→ **WHAT YOU ARE ASKED TO DO**: When a line below contains the word "diode", copy that line.

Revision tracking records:
+++++
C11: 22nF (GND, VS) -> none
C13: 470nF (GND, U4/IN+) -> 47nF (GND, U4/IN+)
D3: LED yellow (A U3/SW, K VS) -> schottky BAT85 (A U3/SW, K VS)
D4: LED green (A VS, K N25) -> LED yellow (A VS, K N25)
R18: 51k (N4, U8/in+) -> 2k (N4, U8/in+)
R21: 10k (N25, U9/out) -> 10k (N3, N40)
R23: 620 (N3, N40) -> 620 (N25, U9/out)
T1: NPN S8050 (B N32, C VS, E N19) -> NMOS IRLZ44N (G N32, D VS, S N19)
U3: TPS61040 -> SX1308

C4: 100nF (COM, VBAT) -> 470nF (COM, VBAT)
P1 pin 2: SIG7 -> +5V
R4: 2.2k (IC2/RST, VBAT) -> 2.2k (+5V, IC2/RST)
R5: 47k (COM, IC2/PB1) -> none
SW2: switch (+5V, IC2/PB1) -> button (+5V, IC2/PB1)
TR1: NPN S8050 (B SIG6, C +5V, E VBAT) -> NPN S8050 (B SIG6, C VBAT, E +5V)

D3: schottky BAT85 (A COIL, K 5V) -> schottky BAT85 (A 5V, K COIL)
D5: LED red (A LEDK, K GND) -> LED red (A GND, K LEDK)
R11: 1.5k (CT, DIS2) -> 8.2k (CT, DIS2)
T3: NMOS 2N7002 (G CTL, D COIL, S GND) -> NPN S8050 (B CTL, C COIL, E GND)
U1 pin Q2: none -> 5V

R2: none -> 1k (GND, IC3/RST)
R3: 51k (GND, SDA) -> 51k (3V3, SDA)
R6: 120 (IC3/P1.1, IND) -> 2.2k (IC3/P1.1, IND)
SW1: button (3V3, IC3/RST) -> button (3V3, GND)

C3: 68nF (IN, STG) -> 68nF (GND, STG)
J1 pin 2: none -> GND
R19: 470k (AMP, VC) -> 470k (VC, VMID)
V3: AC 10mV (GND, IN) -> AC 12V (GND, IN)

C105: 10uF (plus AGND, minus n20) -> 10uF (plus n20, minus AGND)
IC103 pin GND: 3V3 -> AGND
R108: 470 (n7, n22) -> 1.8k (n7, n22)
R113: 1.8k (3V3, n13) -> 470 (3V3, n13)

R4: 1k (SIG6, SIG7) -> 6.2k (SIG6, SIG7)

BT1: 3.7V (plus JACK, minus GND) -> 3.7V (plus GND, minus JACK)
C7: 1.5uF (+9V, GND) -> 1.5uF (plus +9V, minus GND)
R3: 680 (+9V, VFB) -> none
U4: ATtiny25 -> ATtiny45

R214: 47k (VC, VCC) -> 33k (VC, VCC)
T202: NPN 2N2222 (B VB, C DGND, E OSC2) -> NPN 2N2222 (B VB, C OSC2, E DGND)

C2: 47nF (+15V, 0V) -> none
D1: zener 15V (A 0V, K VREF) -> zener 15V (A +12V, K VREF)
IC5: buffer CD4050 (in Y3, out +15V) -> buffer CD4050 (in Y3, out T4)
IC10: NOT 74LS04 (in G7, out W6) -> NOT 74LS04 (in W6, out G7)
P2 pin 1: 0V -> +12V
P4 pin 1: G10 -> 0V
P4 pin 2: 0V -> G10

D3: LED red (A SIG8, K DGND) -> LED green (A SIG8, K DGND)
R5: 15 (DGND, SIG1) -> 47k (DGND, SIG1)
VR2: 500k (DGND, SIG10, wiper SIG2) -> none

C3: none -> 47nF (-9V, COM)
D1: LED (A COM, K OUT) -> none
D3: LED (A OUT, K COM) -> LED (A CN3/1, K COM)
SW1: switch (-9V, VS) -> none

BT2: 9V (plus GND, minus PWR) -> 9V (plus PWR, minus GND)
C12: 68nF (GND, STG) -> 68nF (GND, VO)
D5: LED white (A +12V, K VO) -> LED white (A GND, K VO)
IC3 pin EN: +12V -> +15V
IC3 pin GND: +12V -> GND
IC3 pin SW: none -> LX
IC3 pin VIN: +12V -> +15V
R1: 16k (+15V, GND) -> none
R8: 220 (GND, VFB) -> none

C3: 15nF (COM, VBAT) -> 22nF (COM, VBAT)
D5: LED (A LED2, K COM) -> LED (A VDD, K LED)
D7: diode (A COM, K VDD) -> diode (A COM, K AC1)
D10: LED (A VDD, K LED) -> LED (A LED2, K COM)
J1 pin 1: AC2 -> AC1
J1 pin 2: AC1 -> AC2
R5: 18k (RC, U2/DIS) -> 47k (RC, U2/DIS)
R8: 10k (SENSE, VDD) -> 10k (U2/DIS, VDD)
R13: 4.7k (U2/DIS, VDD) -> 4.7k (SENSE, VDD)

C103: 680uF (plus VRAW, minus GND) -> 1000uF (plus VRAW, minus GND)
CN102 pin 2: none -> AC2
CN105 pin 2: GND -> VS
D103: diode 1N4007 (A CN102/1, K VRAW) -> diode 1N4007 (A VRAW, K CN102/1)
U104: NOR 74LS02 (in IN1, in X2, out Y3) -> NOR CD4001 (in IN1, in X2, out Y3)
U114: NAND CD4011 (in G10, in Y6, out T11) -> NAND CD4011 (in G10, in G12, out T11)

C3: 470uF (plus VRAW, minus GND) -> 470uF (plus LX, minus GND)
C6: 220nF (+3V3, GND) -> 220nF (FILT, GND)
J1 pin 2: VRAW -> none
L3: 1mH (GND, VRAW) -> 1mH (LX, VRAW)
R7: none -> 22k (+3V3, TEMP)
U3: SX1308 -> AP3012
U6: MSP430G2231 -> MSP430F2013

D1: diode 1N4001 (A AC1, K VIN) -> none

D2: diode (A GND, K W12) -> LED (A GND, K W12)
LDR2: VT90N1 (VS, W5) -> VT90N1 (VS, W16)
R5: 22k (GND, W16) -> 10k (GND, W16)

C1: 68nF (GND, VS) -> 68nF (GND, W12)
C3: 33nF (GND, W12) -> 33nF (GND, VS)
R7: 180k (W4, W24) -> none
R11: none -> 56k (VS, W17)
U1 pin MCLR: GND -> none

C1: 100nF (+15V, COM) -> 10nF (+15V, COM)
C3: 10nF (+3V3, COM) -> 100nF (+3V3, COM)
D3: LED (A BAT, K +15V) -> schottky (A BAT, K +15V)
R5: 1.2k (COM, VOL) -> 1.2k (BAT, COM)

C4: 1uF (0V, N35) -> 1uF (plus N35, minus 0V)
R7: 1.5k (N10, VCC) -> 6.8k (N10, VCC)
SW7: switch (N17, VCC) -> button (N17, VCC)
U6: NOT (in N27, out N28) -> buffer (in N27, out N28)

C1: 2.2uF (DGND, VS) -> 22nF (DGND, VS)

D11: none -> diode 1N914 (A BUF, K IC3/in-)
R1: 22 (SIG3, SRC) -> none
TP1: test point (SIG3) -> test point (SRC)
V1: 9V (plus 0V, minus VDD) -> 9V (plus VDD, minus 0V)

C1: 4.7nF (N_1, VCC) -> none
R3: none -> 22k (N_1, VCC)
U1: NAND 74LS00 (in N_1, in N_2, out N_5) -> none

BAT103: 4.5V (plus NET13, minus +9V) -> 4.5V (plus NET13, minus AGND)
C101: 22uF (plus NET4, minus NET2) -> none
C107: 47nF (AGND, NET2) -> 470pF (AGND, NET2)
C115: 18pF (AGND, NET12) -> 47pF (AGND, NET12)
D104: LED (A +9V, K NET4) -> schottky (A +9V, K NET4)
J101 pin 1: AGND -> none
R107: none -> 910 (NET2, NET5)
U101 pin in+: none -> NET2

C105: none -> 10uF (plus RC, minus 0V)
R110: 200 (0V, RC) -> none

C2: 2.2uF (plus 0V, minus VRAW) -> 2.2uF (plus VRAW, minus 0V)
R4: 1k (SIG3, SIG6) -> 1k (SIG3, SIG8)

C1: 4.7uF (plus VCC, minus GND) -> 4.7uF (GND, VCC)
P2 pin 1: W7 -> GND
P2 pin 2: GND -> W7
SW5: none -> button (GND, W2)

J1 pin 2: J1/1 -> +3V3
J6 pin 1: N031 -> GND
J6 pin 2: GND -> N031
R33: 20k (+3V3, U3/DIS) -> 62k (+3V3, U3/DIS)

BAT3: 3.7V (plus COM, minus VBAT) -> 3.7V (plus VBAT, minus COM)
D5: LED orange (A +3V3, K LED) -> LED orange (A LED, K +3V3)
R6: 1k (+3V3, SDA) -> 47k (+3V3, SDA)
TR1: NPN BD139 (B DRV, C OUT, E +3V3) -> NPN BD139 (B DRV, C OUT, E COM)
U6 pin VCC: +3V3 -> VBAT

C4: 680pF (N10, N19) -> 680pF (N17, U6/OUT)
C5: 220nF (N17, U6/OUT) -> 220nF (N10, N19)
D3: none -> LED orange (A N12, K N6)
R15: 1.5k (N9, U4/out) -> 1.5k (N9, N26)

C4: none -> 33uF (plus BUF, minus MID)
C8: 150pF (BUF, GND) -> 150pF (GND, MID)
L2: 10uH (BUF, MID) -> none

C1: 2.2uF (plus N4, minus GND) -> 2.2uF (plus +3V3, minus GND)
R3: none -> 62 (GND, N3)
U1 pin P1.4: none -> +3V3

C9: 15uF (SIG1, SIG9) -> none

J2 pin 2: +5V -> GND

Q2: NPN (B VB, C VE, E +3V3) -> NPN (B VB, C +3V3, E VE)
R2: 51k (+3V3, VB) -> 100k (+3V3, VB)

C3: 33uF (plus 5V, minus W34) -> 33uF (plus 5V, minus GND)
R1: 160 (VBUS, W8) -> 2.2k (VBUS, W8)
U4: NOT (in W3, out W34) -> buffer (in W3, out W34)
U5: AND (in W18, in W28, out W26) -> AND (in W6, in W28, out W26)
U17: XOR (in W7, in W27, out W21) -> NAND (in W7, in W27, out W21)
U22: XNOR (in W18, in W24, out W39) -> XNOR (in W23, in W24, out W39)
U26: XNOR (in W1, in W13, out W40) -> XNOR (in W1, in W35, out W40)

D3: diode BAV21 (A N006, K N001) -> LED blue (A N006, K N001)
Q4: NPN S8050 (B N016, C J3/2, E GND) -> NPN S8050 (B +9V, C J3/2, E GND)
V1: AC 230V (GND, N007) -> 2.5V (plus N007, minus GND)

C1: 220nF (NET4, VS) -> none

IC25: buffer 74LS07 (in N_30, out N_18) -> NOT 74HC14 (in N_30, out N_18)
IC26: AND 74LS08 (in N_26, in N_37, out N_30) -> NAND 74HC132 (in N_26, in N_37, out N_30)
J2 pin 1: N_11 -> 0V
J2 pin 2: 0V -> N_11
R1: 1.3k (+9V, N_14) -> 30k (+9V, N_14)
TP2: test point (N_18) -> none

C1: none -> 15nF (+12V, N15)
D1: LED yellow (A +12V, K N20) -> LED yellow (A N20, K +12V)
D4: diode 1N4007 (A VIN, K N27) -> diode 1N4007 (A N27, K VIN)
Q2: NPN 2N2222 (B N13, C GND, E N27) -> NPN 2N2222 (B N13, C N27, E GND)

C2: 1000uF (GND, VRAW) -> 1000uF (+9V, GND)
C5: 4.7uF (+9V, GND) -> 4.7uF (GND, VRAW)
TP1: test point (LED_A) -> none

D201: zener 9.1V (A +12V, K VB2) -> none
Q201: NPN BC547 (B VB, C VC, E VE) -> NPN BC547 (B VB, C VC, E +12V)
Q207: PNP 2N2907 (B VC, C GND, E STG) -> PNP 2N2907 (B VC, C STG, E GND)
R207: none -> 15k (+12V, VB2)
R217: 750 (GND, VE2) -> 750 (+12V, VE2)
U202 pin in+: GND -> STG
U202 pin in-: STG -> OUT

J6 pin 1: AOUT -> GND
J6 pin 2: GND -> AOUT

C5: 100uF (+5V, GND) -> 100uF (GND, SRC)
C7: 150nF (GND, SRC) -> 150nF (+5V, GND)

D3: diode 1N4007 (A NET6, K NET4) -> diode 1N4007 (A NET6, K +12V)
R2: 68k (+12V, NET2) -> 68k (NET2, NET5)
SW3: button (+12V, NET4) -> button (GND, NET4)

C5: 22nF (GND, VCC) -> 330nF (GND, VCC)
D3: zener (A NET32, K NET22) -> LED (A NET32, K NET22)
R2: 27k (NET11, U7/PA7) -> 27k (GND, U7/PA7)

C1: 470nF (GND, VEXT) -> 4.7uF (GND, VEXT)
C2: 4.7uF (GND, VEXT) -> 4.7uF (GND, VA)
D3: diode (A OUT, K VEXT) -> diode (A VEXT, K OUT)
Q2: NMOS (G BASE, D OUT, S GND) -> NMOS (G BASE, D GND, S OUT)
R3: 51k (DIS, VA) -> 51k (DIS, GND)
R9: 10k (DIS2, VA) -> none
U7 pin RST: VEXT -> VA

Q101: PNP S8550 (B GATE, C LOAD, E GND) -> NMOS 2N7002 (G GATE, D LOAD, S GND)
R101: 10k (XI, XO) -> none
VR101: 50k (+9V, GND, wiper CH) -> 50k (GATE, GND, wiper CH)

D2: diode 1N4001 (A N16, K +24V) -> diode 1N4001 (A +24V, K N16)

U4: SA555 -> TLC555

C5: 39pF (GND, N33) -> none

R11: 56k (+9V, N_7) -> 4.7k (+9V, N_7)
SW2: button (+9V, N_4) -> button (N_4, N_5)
+++++
→ **REPLY TO THE TASK**:
D7: diode (A COM, K VDD) -> diode (A COM, K AC1)
D103: diode 1N4007 (A CN102/1, K VRAW) -> diode 1N4007 (A VRAW, K CN102/1)
D1: diode 1N4001 (A AC1, K VIN) -> none
D2: diode (A GND, K W12) -> LED (A GND, K W12)
D11: none -> diode 1N914 (A BUF, K IC3/in-)
D3: diode BAV21 (A N006, K N001) -> LED blue (A N006, K N001)
D4: diode 1N4007 (A VIN, K N27) -> diode 1N4007 (A N27, K VIN)
D3: diode 1N4007 (A NET6, K NET4) -> diode 1N4007 (A NET6, K +12V)
D3: diode (A OUT, K VEXT) -> diode (A VEXT, K OUT)
D2: diode 1N4001 (A N16, K +24V) -> diode 1N4001 (A +24V, K N16)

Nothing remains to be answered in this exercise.